• Problem
Somewhere below is a line with "brown brick A2:B2" and, later, a line with "lime brick H6:I6"; repeat those two lines and all the lines between them, exactly as they are.

• Supplied information
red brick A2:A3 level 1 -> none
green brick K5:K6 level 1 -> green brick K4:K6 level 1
* * *
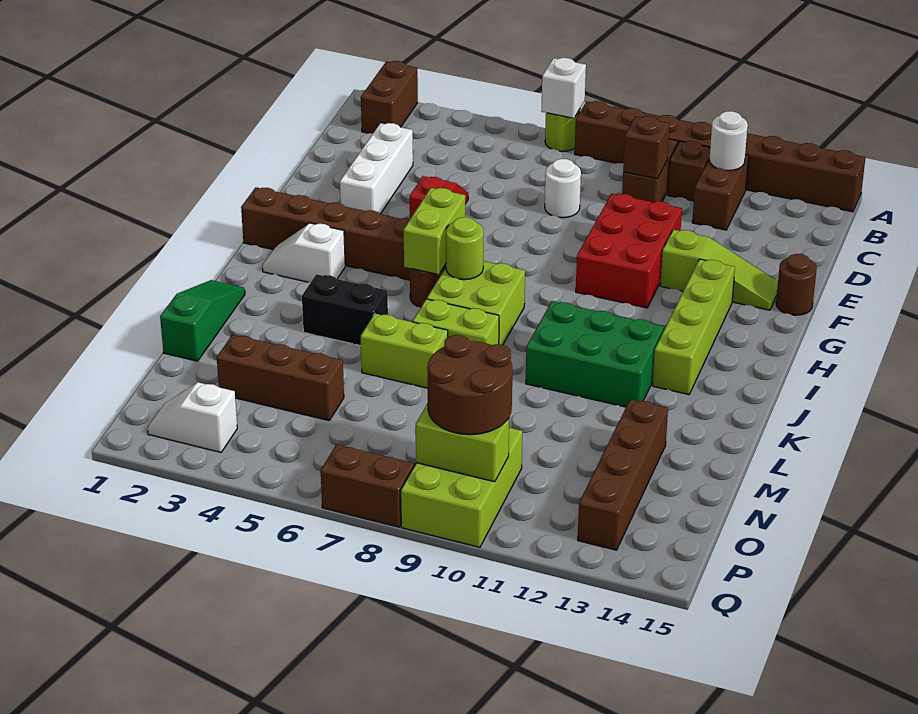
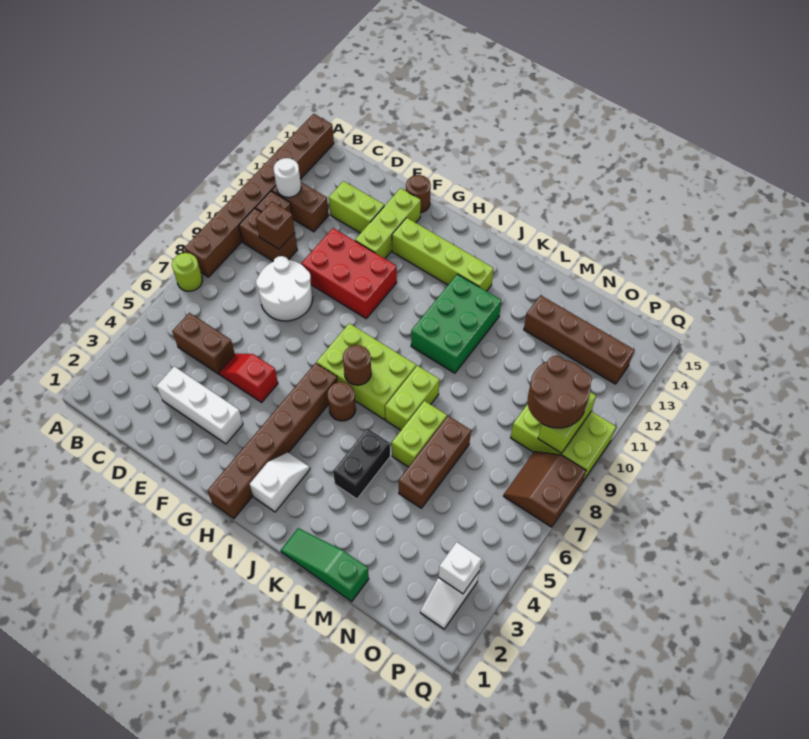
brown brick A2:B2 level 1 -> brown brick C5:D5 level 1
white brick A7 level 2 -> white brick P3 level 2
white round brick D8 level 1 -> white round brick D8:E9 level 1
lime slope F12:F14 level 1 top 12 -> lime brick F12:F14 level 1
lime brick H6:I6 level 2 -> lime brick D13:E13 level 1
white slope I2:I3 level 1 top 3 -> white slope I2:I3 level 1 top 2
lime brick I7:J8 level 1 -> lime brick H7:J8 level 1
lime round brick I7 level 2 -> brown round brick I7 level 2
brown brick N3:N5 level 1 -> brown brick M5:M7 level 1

• Your response
brown brick A2:B2 level 1 -> brown brick C5:D5 level 1
white brick A7 level 2 -> white brick P3 level 2
white round brick D8 level 1 -> white round brick D8:E9 level 1
lime slope F12:F14 level 1 top 12 -> lime brick F12:F14 level 1
lime brick H6:I6 level 2 -> lime brick D13:E13 level 1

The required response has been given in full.